Required work:
The reader should set down exactly the lines from the one containing "grey boat: 0 -> 3" through the last line of the material, omitting every picture.

Dataset records:
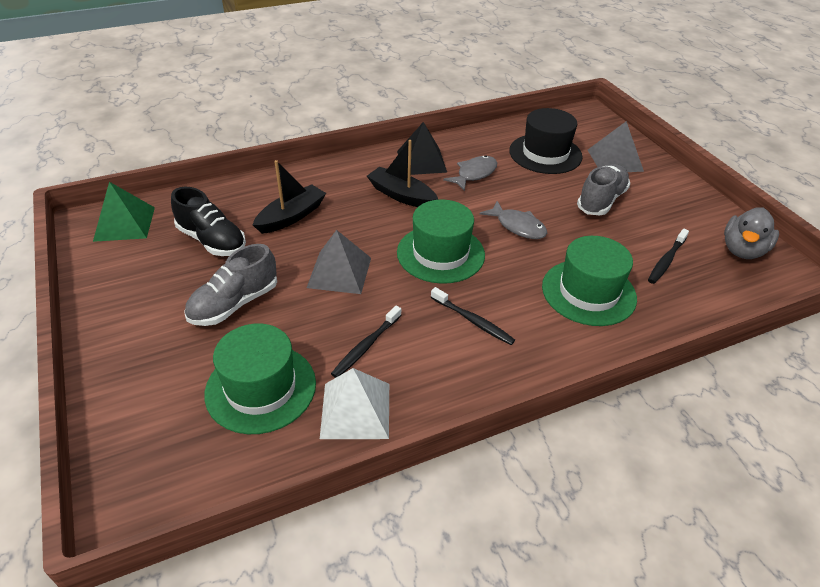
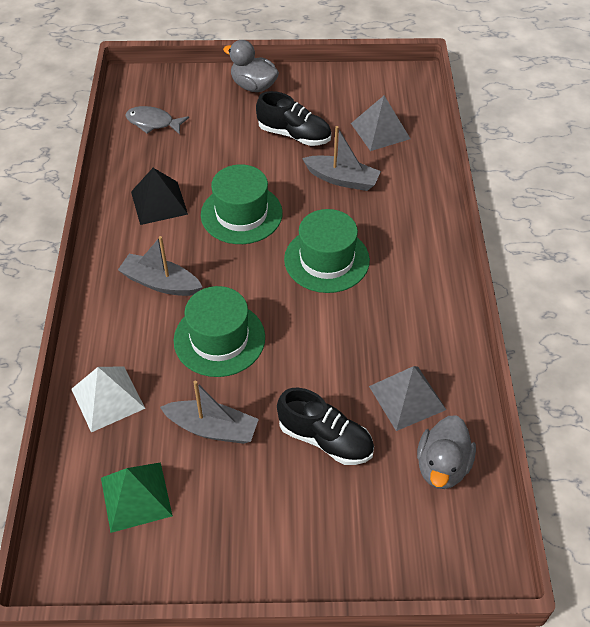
black boat: 2 -> 0
black hat: 1 -> 0
black shoe: 1 -> 2
black toothbrush: 3 -> 0
grey boat: 0 -> 3
grey duck: 1 -> 2
grey fish: 2 -> 1
grey shoe: 2 -> 0

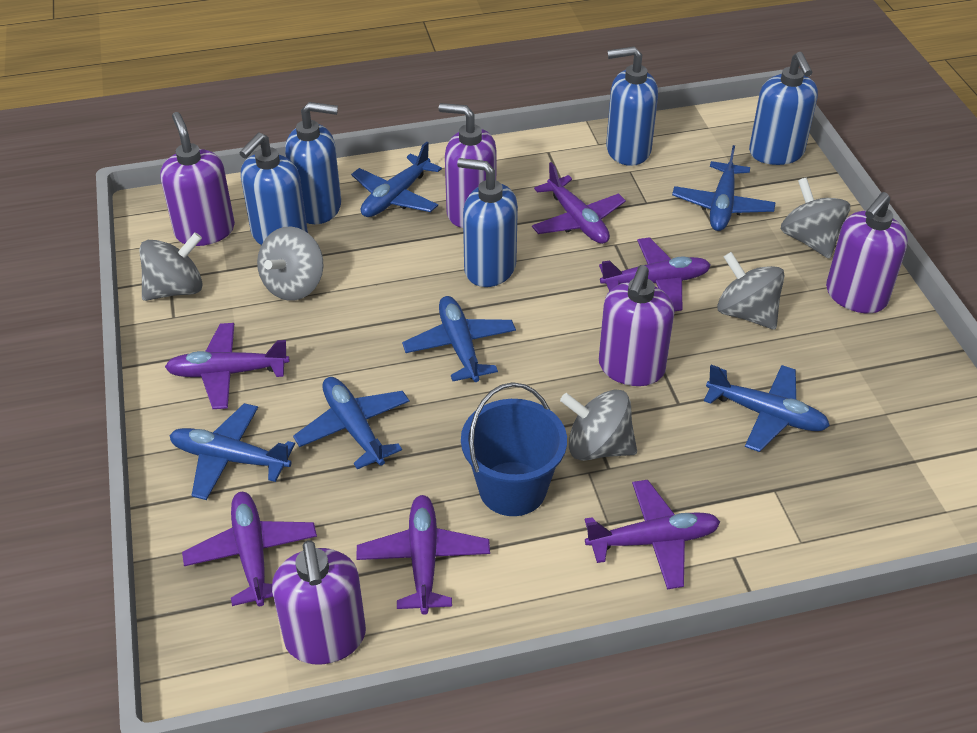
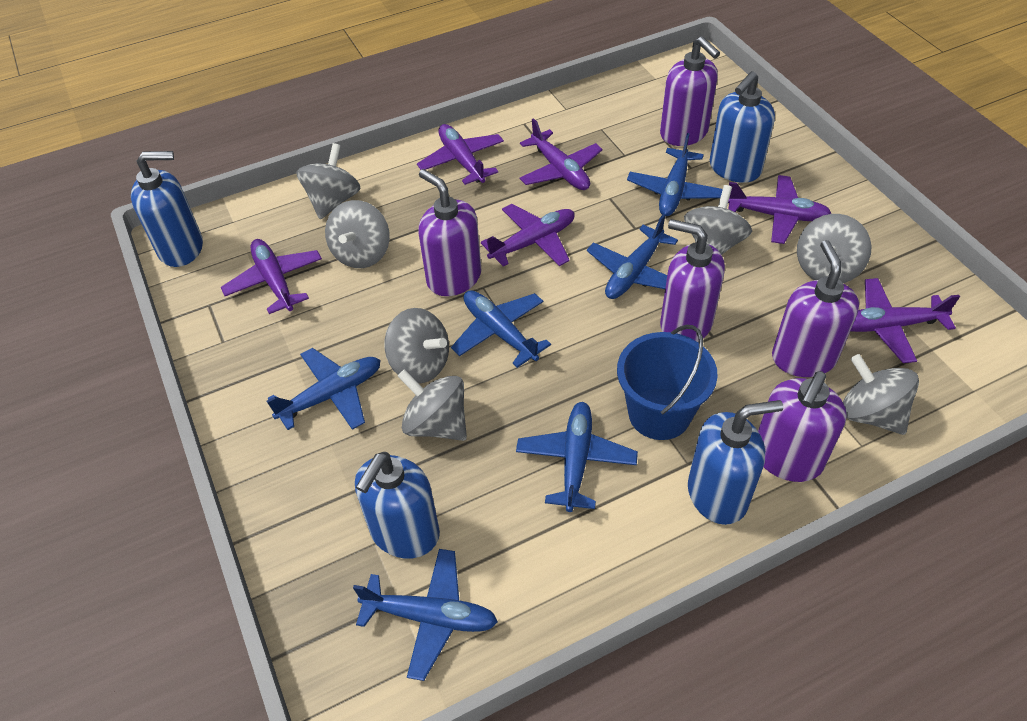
blue soap dispenser: 5 -> 4
grey spinning top: 5 -> 7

Final answer:
grey boat: 0 -> 3
grey duck: 1 -> 2
grey fish: 2 -> 1
grey shoe: 2 -> 0

blue soap dispenser: 5 -> 4
grey spinning top: 5 -> 7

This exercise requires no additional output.